Exercise input section start

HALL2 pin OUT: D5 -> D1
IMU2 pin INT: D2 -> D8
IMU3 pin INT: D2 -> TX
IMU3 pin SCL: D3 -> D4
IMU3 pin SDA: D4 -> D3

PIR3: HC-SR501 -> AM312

Exercise input section end

Exercise instructions: All lines from the one containing "IMU3 pin SCL: D3 -> D4" through the last line of the data, both included, are to be retyped exactly, and no other line belongs in the answer.

Expected output:
IMU3 pin SCL: D3 -> D4
IMU3 pin SDA: D4 -> D3

PIR3: HC-SR501 -> AM312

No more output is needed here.